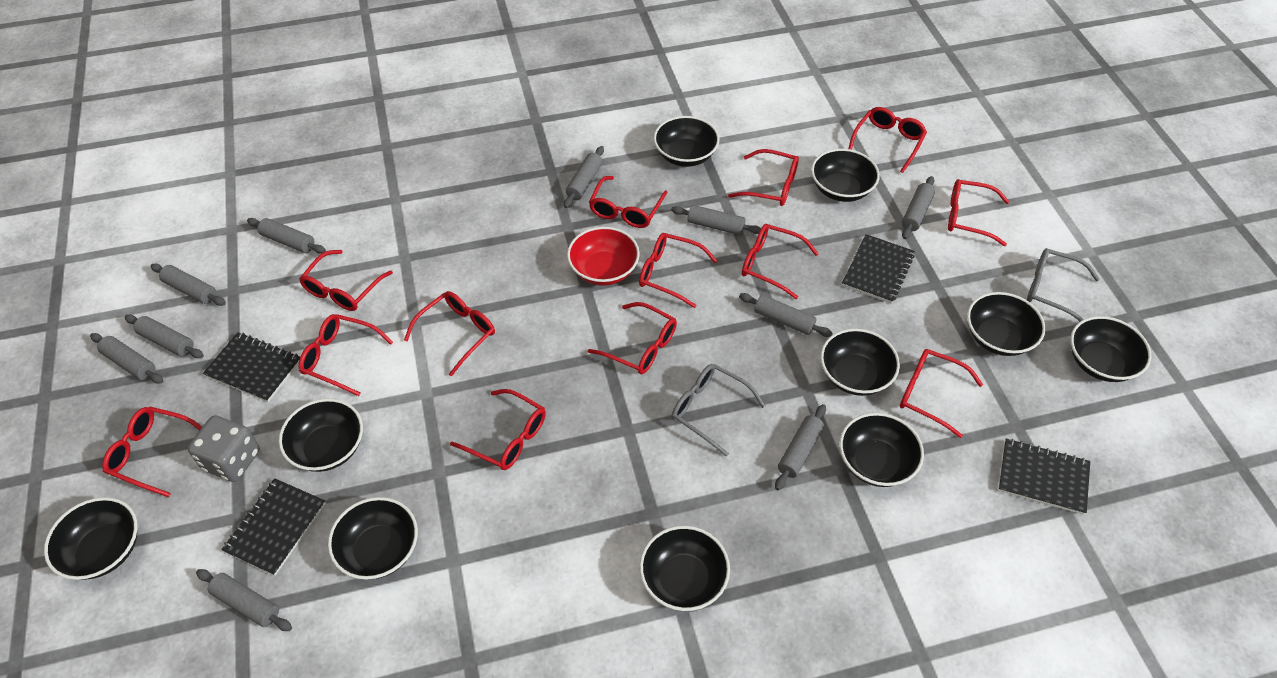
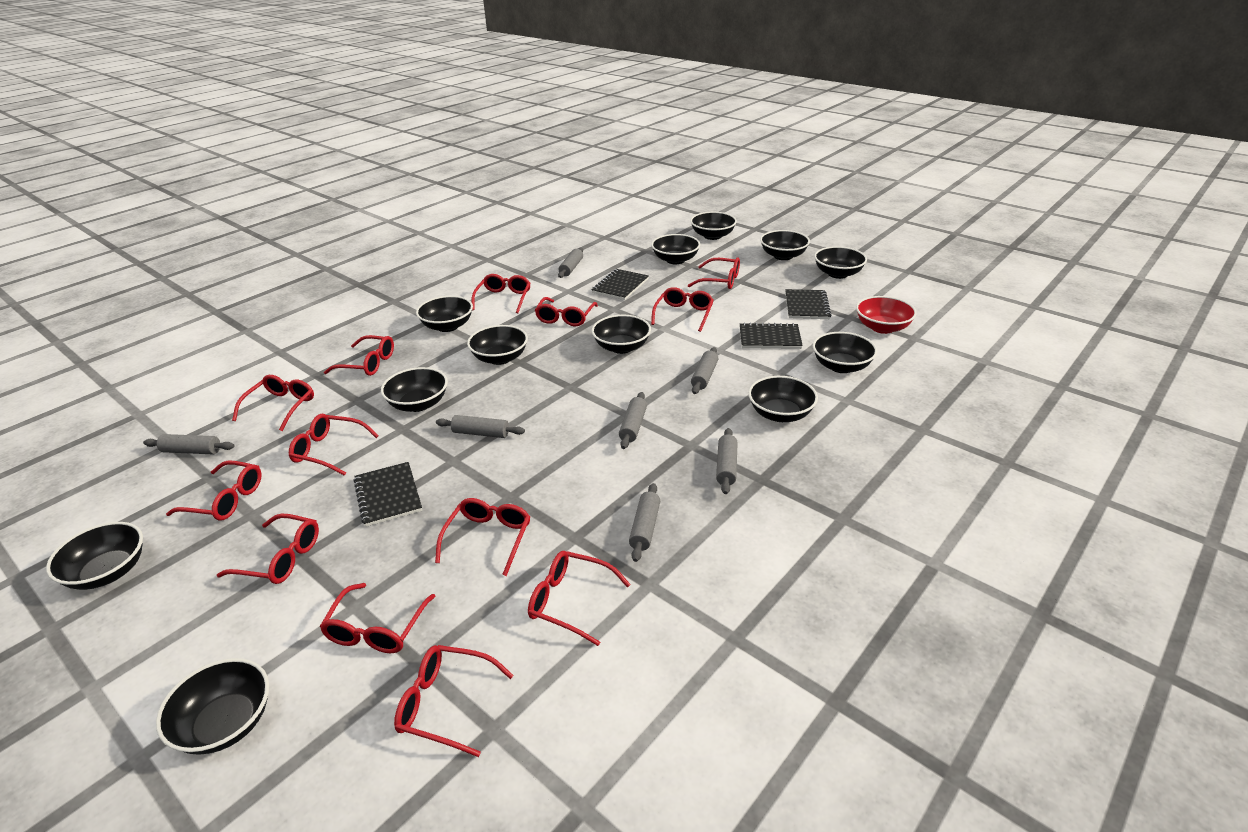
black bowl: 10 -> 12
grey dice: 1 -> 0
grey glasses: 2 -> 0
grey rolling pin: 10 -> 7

---+---

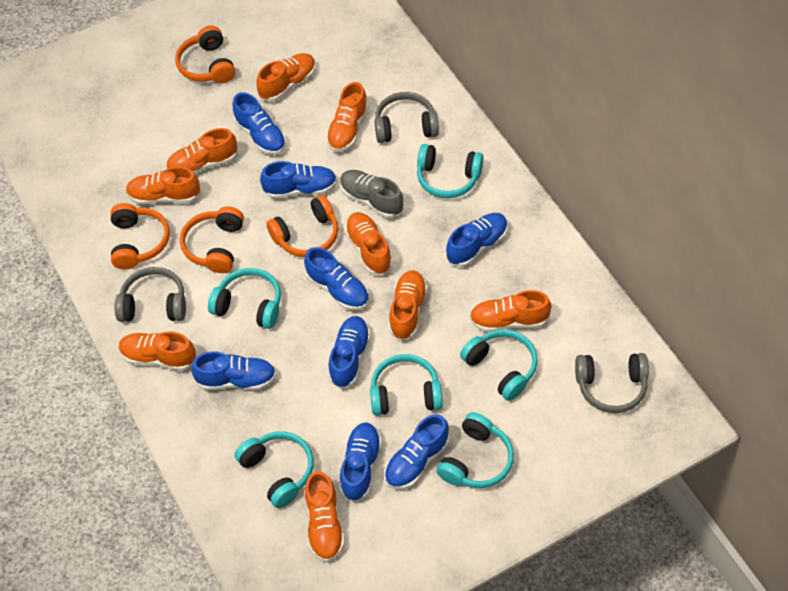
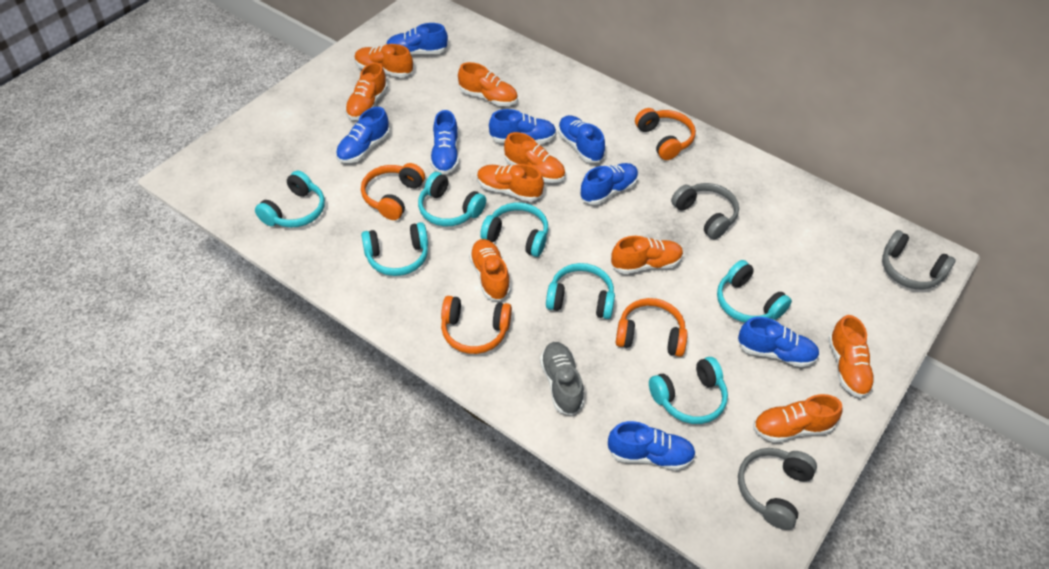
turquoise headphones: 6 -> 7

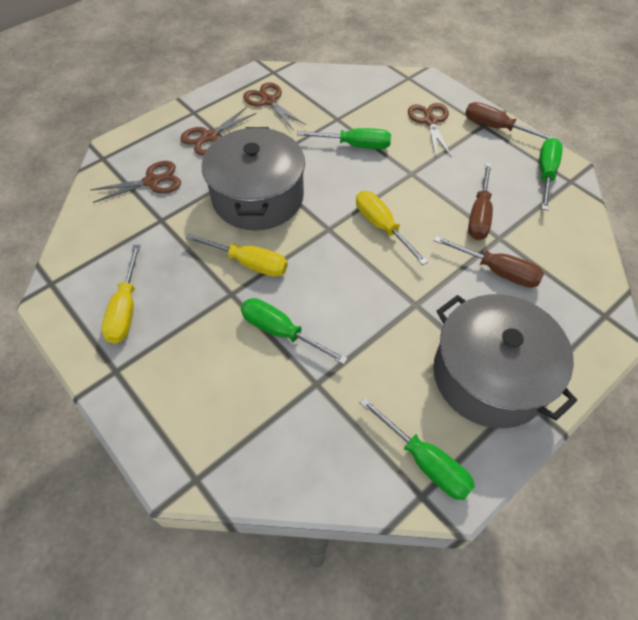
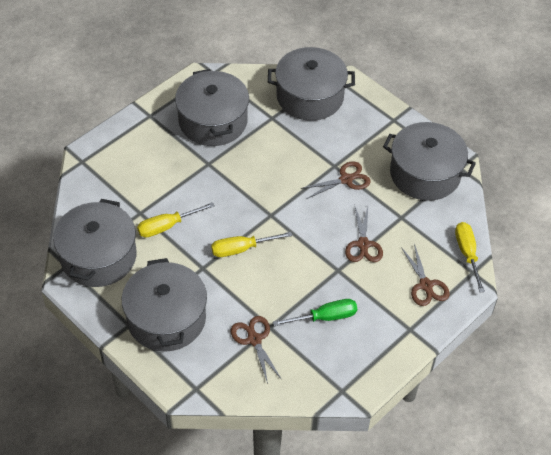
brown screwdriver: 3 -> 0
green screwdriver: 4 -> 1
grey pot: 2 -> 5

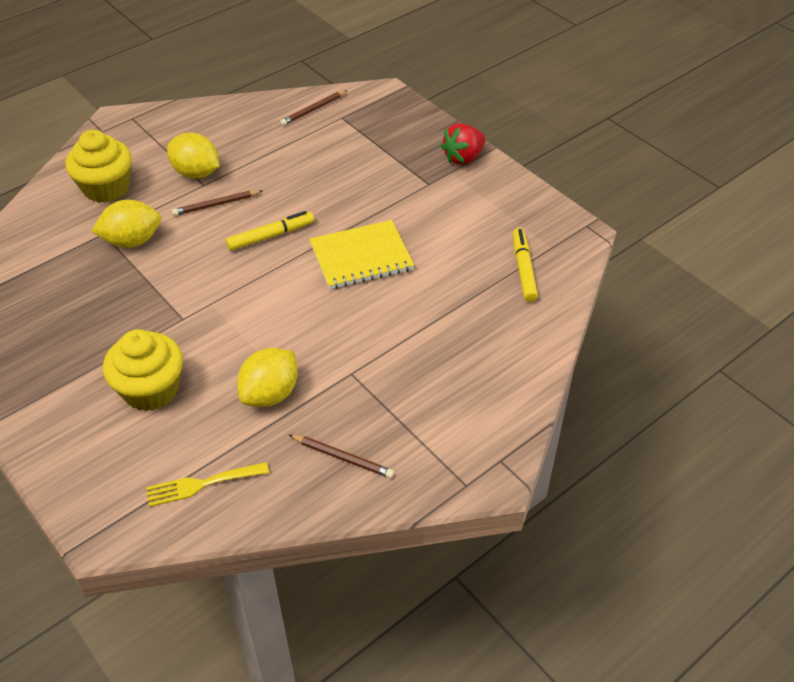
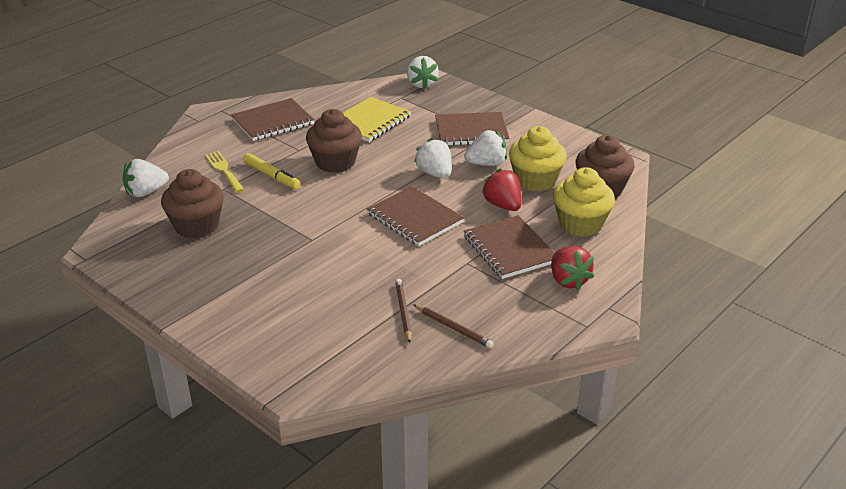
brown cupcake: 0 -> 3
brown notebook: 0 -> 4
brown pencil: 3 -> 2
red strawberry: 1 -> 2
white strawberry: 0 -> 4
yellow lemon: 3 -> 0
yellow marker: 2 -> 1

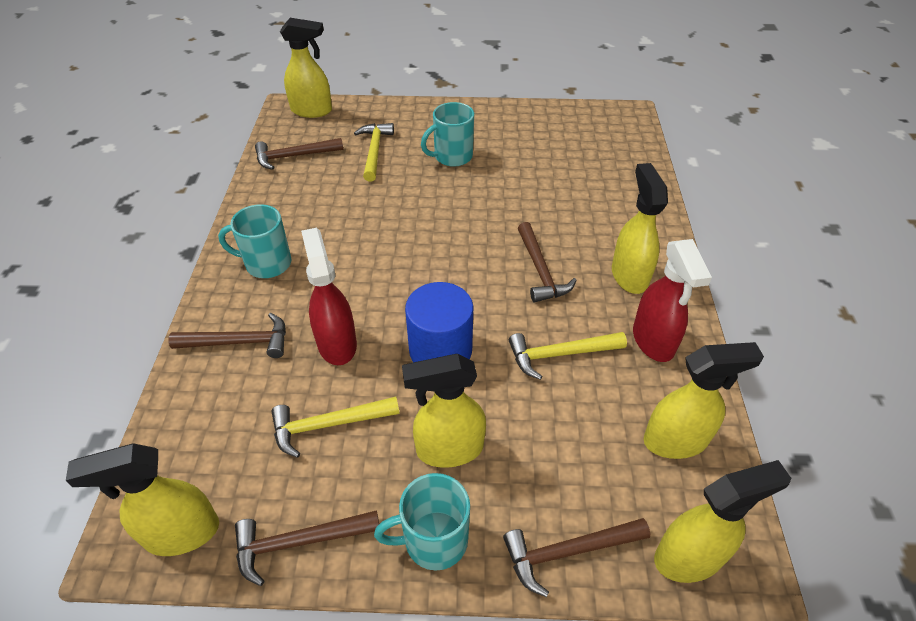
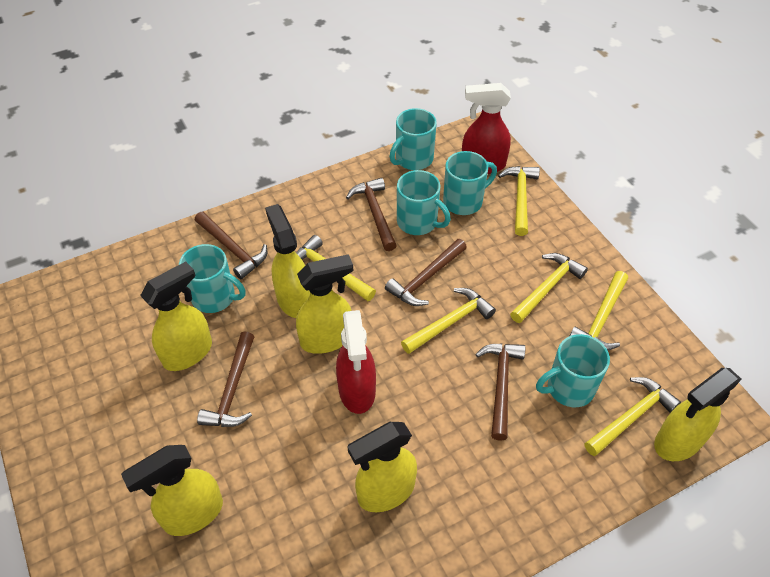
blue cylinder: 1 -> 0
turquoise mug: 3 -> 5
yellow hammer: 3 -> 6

---+---

Lines to set down from above: the line with "black bowl: 10 -> 12", the line with "grey rolling pin: 10 -> 7", and every line between, each exactly as written.

black bowl: 10 -> 12
grey dice: 1 -> 0
grey glasses: 2 -> 0
grey rolling pin: 10 -> 7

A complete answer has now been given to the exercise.